Record excerpts Block Start

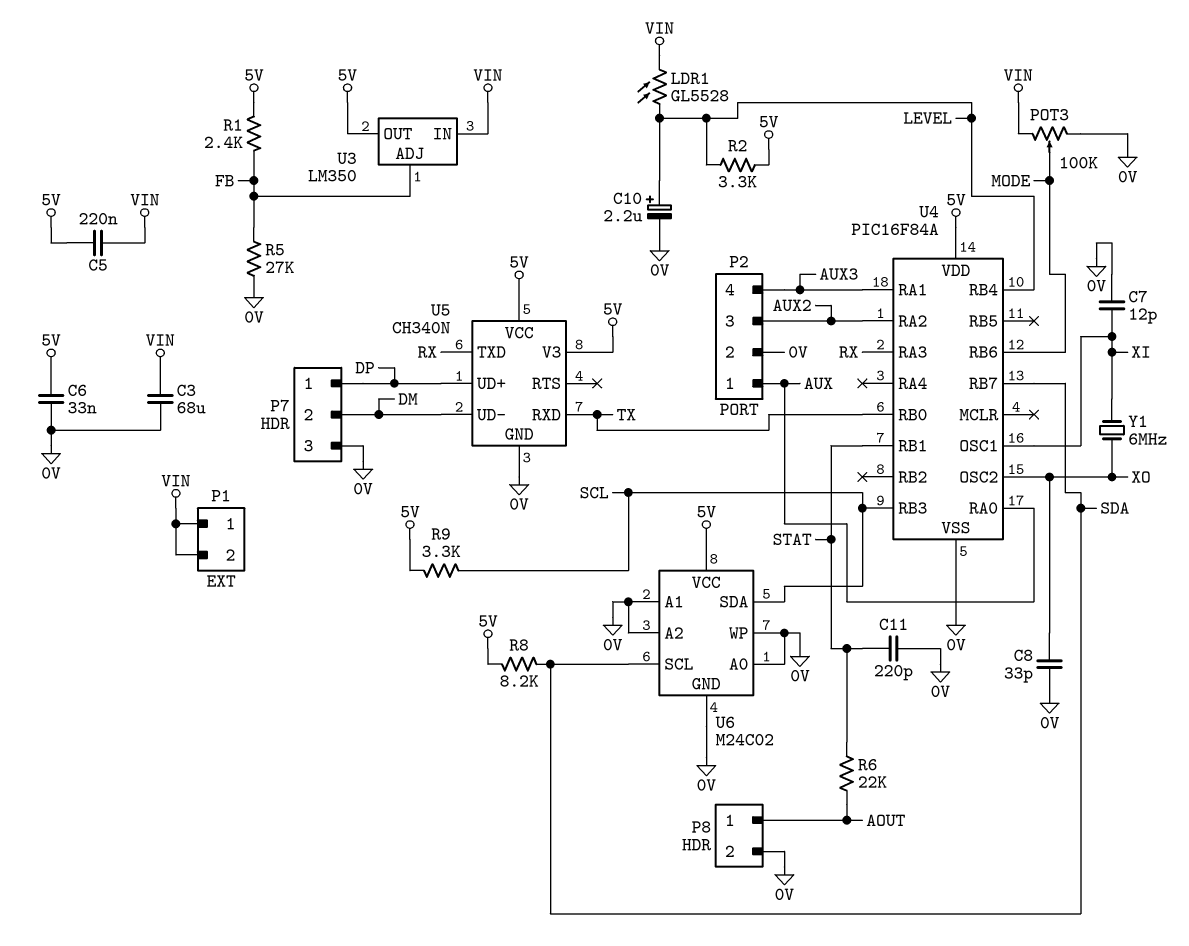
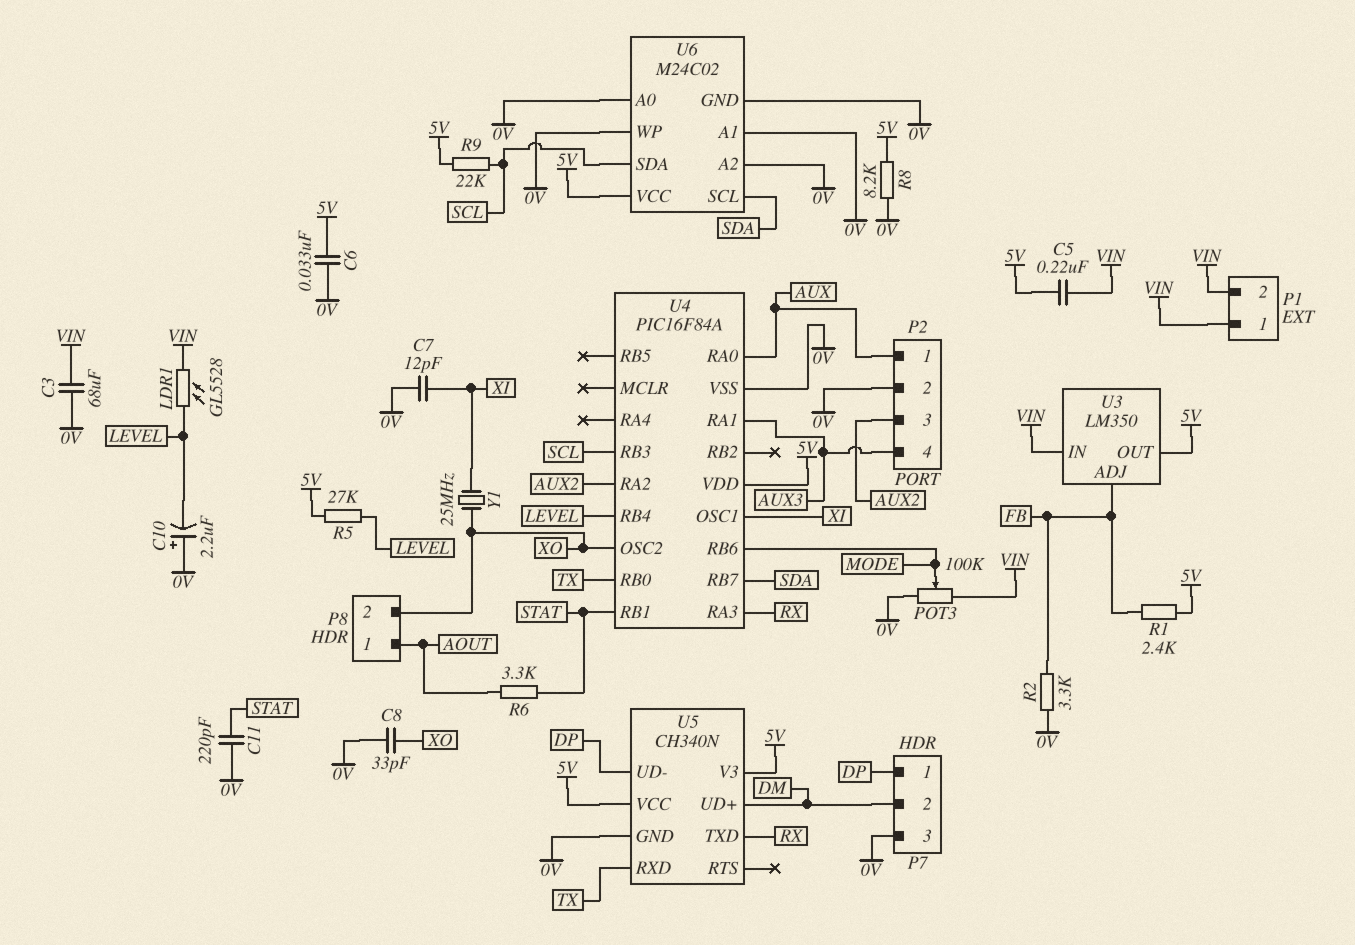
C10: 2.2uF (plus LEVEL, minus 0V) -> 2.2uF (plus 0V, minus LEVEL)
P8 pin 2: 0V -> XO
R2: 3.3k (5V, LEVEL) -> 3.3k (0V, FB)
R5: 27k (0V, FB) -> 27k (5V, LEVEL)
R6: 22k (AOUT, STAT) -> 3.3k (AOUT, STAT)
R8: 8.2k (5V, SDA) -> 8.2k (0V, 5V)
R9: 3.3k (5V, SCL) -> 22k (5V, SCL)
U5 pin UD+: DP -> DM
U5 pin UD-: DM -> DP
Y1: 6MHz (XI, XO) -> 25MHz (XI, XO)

Record excerpts Block End

### Exercise requirements:
Out of the preceding entries, pull each line that contains the word "LEVEL".

### Exercise output:
C10: 2.2uF (plus LEVEL, minus 0V) -> 2.2uF (plus 0V, minus LEVEL)
R2: 3.3k (5V, LEVEL) -> 3.3k (0V, FB)
R5: 27k (0V, FB) -> 27k (5V, LEVEL)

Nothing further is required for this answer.